**WHAT IS NEEDED:**
Repeat only the lines below from the one containing "green triangle: moved 1 px up; rotated 40" through the one containing "red diamond: moved 4 px right, 3 px up", inclusive, exactly as written.

-------- PROVIDED INFORMATION --------

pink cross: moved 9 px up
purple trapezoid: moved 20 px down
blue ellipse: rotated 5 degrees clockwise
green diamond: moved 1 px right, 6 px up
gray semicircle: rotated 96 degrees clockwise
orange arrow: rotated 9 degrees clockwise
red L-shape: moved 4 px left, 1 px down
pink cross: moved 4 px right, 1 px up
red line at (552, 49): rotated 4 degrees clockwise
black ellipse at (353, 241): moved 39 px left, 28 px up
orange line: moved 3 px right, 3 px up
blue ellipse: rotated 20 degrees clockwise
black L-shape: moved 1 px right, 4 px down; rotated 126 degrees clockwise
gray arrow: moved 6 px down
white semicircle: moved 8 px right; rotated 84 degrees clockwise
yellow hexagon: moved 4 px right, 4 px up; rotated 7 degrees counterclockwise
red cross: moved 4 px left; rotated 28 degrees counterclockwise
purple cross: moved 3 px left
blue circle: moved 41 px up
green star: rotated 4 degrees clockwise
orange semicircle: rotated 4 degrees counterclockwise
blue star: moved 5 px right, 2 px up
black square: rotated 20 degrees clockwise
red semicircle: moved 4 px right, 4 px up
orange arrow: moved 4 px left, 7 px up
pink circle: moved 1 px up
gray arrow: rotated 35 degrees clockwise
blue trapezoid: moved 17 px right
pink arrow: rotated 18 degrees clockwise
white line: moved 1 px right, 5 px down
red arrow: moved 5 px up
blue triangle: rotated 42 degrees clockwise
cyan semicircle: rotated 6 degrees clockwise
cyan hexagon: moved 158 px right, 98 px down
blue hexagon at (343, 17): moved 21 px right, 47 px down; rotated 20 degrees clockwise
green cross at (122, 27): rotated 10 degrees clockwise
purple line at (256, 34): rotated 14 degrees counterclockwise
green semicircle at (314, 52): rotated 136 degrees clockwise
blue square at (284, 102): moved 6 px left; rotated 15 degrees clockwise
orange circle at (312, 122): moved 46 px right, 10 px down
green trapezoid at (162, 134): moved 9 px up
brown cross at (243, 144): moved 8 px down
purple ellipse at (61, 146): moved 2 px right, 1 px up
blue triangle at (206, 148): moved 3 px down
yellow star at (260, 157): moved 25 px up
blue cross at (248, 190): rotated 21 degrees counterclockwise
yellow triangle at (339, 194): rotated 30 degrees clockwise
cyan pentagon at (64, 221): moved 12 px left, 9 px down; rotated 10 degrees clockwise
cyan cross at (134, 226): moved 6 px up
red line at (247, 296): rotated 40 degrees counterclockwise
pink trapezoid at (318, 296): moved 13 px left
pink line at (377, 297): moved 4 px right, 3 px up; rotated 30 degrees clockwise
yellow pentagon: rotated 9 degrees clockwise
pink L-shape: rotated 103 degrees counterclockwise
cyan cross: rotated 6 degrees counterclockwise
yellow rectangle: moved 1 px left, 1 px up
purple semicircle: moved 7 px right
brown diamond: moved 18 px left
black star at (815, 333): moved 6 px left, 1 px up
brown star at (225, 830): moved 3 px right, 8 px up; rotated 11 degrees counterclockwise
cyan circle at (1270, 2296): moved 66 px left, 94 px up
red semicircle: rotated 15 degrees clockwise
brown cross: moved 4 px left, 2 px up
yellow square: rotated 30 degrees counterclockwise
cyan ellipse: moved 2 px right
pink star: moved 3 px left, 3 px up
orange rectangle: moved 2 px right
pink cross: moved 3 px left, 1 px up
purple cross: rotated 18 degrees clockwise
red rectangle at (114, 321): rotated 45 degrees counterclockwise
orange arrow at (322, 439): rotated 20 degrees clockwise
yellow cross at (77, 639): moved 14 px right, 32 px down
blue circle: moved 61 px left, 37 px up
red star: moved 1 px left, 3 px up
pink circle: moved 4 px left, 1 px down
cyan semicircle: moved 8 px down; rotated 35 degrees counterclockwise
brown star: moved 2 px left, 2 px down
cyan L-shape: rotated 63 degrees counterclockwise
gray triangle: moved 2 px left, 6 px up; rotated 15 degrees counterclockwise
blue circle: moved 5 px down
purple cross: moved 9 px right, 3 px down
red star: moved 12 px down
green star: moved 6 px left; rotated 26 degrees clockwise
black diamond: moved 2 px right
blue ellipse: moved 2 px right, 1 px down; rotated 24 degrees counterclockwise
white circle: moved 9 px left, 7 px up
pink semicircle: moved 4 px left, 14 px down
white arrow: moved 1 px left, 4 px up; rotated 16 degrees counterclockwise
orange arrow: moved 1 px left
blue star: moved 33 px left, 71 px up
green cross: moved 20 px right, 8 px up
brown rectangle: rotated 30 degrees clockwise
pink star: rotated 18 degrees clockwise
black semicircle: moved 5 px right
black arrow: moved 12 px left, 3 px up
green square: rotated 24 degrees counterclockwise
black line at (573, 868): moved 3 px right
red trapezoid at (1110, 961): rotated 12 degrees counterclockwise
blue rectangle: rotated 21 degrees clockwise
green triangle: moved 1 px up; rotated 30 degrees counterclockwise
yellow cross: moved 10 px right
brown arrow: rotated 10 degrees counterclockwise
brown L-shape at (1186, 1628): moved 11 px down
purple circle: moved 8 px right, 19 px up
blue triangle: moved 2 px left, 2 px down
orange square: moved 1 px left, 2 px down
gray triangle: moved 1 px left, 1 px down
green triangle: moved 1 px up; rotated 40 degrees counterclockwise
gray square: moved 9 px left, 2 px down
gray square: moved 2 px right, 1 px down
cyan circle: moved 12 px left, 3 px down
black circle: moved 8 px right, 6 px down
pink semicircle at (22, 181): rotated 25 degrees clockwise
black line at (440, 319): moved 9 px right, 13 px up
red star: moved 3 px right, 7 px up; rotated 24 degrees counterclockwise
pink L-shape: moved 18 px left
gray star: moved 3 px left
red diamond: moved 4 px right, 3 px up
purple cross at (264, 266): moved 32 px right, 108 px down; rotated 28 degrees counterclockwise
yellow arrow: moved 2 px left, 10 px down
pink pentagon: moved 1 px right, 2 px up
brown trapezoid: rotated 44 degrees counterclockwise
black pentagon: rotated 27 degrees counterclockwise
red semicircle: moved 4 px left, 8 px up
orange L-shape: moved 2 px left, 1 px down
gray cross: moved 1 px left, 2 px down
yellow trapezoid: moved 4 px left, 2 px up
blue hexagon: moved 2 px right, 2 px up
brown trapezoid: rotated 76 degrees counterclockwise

--------

**WRITTEN RESPONSE:**
green triangle: moved 1 px up; rotated 40 degrees counterclockwise
gray square: moved 9 px left, 2 px down
gray square: moved 2 px right, 1 px down
cyan circle: moved 12 px left, 3 px down
black circle: moved 8 px right, 6 px down
pink semicircle at (22, 181): rotated 25 degrees clockwise
black line at (440, 319): moved 9 px right, 13 px up
red star: moved 3 px right, 7 px up; rotated 24 degrees counterclockwise
pink L-shape: moved 18 px left
gray star: moved 3 px left
red diamond: moved 4 px right, 3 px up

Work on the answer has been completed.